- Your goal -
When you reach the line that contains "Survey the image" in the entries below, begin returning lines exactly as written and continue through the last one.

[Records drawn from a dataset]
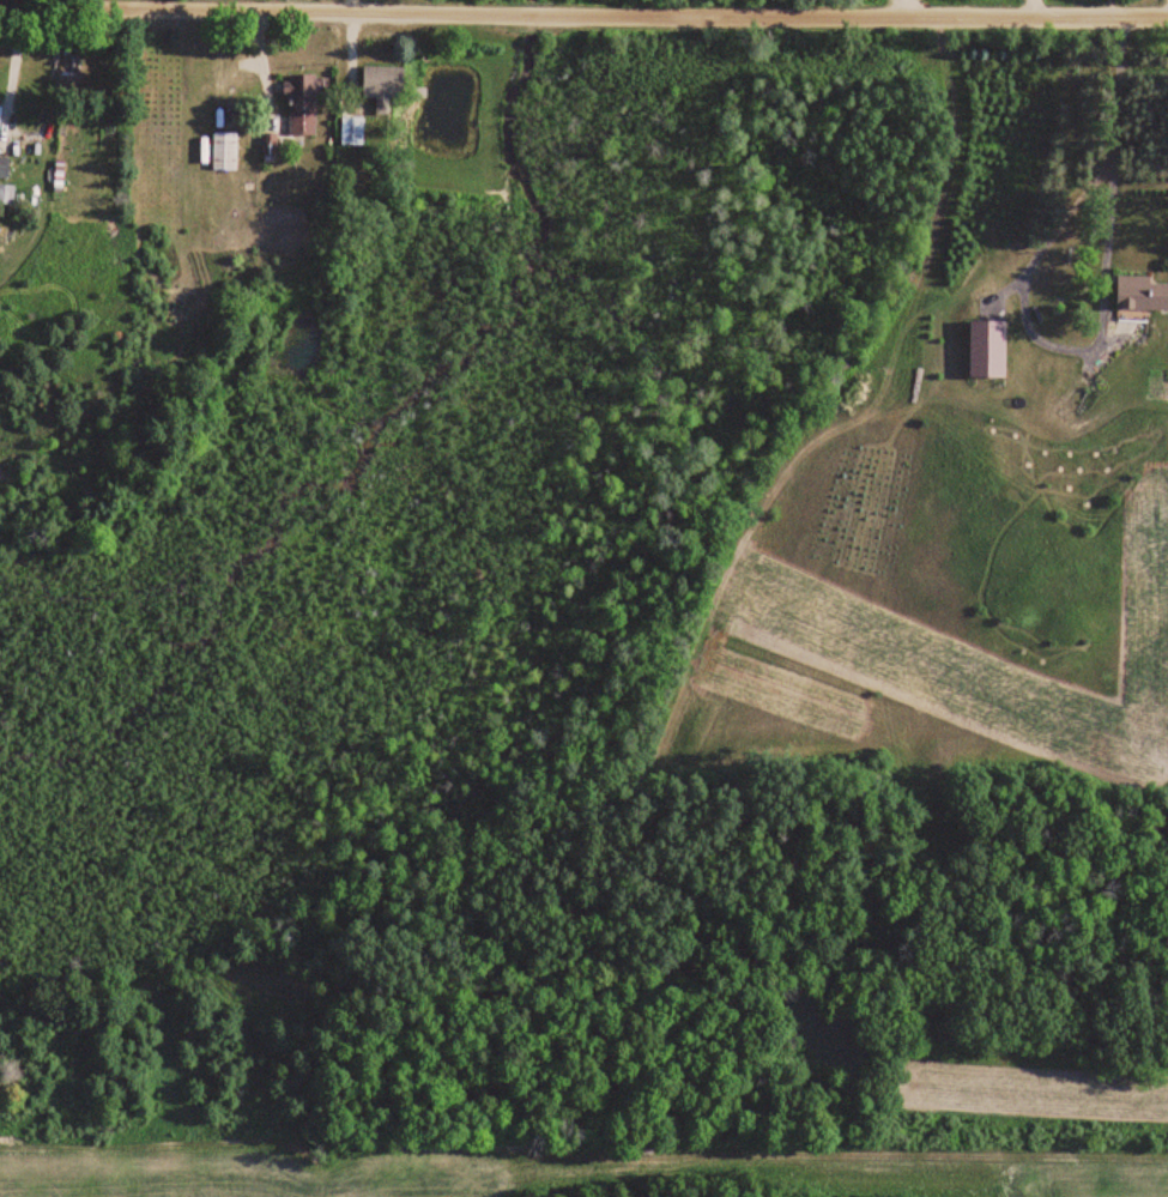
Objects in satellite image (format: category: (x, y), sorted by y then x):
road: (903, 8)
road: (584, 14)
building: (378, 84)
building: (300, 104)
building: (351, 130)
building: (223, 151)
building: (4, 166)
building: (4, 195)
building: (1133, 292)
road: (1101, 318)
building: (987, 348)

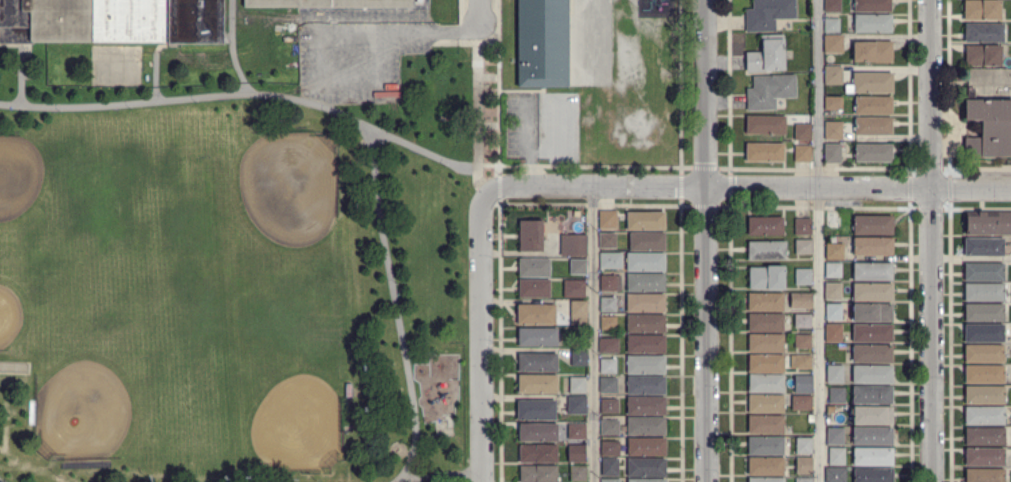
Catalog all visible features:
building: (325, 4)
building: (831, 6)
building: (871, 6)
building: (981, 10)
building: (767, 14)
road: (479, 16)
building: (110, 23)
building: (872, 24)
building: (831, 25)
road: (320, 33)
building: (983, 33)
building: (542, 43)
building: (832, 44)
building: (872, 52)
parking lot: (358, 53)
building: (765, 55)
building: (982, 56)
building: (832, 76)
building: (872, 83)
building: (769, 91)
road: (171, 98)
building: (832, 103)
building: (872, 106)
building: (765, 125)
building: (872, 126)
road: (373, 128)
building: (988, 128)
building: (833, 131)
building: (801, 132)
building: (763, 152)
building: (801, 153)
building: (832, 153)
building: (872, 153)
road: (747, 185)
building: (607, 220)
building: (832, 220)
building: (645, 221)
building: (987, 222)
building: (872, 225)
building: (801, 226)
building: (764, 227)
building: (530, 236)
road: (706, 240)
road: (819, 240)
road: (936, 240)
building: (607, 241)
building: (646, 242)
building: (573, 246)
building: (802, 247)
building: (871, 247)
building: (983, 247)
building: (766, 251)
building: (833, 251)
building: (610, 261)
building: (645, 263)
building: (532, 267)
building: (577, 267)
building: (832, 270)
building: (871, 271)
park: (233, 273)
building: (983, 273)
building: (802, 277)
building: (766, 279)
building: (645, 283)
building: (610, 284)
building: (533, 289)
building: (573, 289)
building: (832, 292)
building: (871, 292)
building: (983, 292)
building: (799, 301)
building: (764, 302)
building: (607, 304)
building: (645, 304)
road: (398, 306)
building: (577, 308)
building: (832, 311)
building: (871, 313)
building: (983, 313)
building: (535, 315)
building: (801, 321)
building: (607, 323)
building: (765, 323)
building: (644, 324)
road: (592, 333)
building: (832, 333)
building: (871, 334)
building: (983, 334)
road: (485, 336)
building: (537, 337)
building: (802, 341)
building: (765, 343)
building: (645, 344)
building: (607, 345)
building: (871, 353)
building: (983, 354)
building: (578, 357)
building: (799, 362)
building: (537, 363)
building: (765, 364)
building: (644, 365)
building: (607, 366)
building: (834, 374)
building: (871, 375)
building: (983, 375)
building: (537, 384)
building: (765, 384)
building: (802, 384)
building: (577, 385)
building: (607, 385)
building: (645, 385)
building: (835, 395)
building: (871, 395)
building: (983, 395)
building: (800, 403)
building: (765, 404)
building: (576, 405)
building: (608, 406)
building: (645, 406)
building: (535, 410)
building: (829, 410)
building: (871, 416)
building: (983, 416)
building: (802, 417)
building: (765, 425)
building: (644, 426)
building: (609, 427)
building: (538, 432)
building: (576, 432)
building: (834, 436)
building: (872, 436)
building: (983, 436)
building: (765, 446)
building: (803, 446)
building: (646, 447)
building: (609, 448)
building: (576, 453)
building: (538, 454)
building: (836, 457)
building: (872, 457)
building: (983, 457)
building: (803, 466)
building: (608, 467)
building: (764, 467)
building: (646, 468)
building: (537, 474)
building: (577, 474)
building: (834, 475)
building: (872, 475)
building: (983, 475)
road: (1, 480)
building: (609, 480)
building: (645, 480)
building: (765, 480)
building: (803, 480)

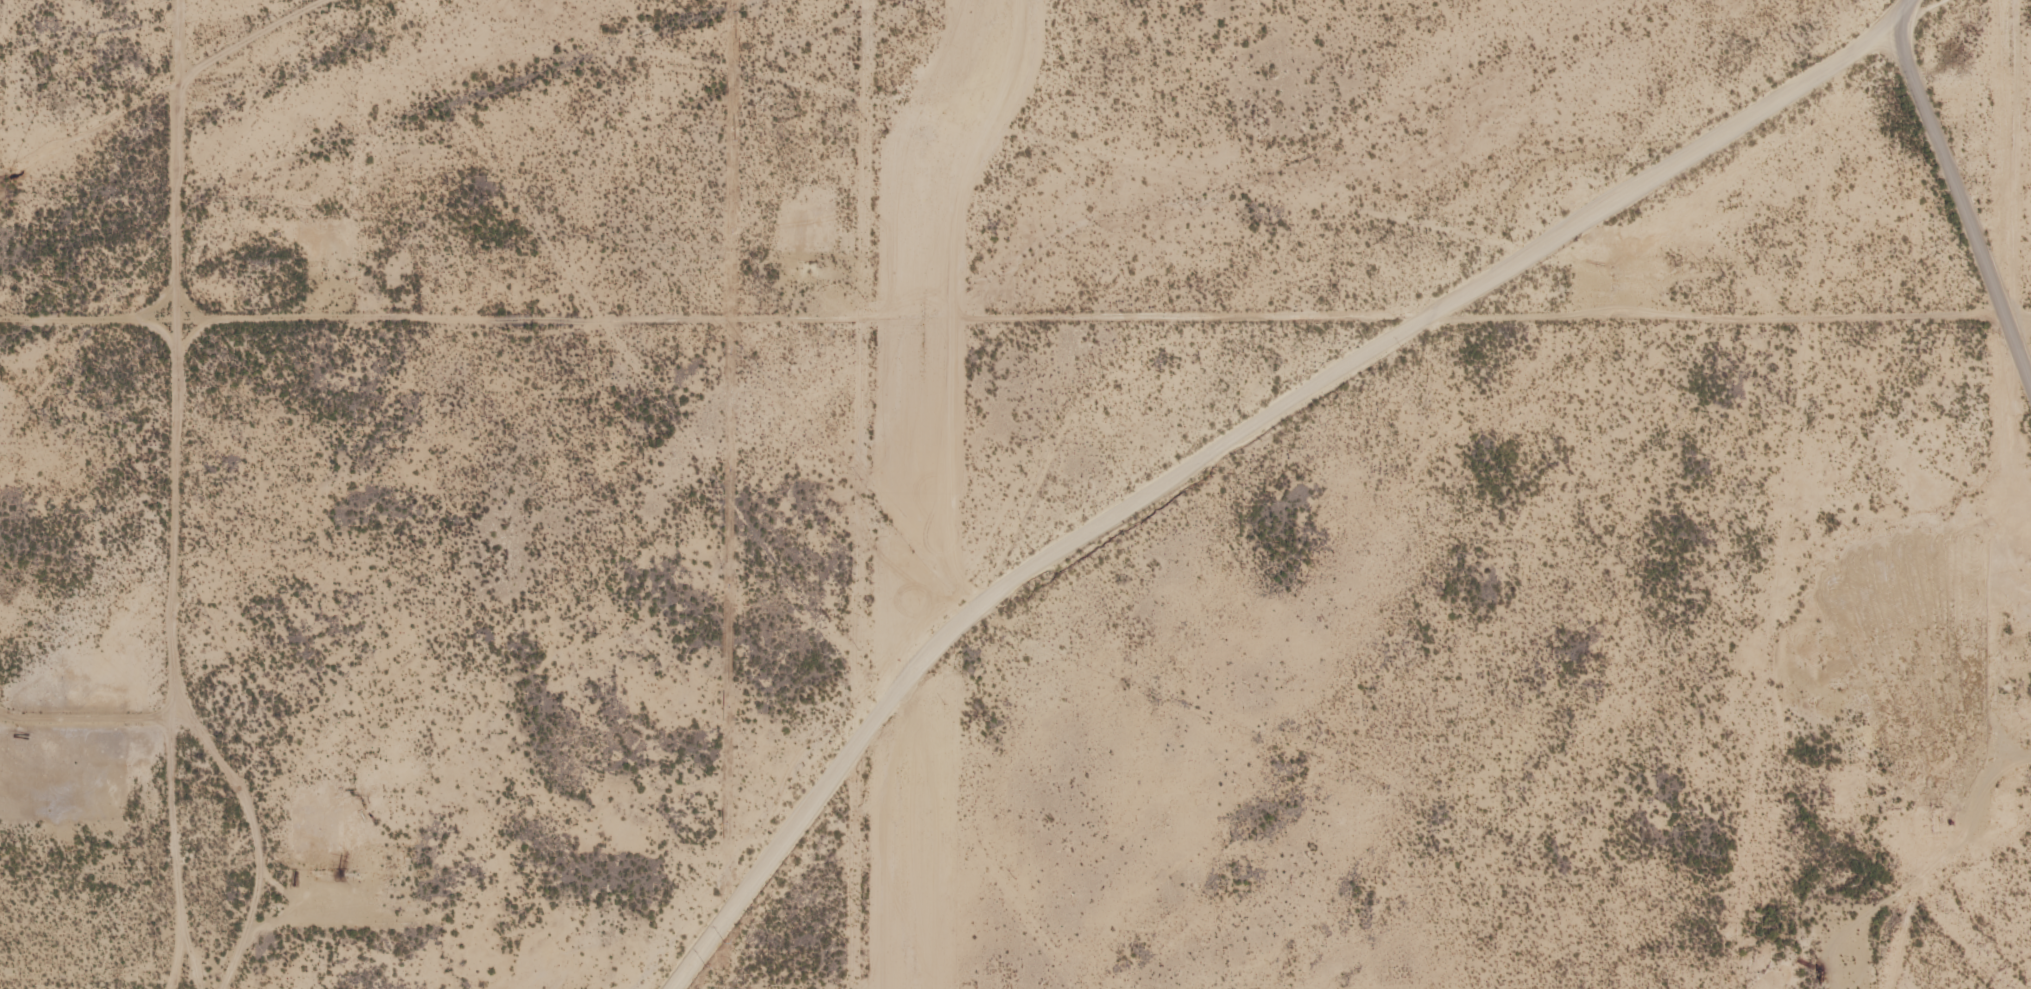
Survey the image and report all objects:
road: (1949, 254)
road: (995, 322)
road: (180, 346)
road: (1247, 427)
road: (95, 718)
road: (174, 719)
road: (257, 834)
road: (178, 855)
road: (194, 956)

- Answer area -
Survey the image and report all objects:
road: (1949, 254)
road: (995, 322)
road: (180, 346)
road: (1247, 427)
road: (95, 718)
road: (174, 719)
road: (257, 834)
road: (178, 855)
road: (194, 956)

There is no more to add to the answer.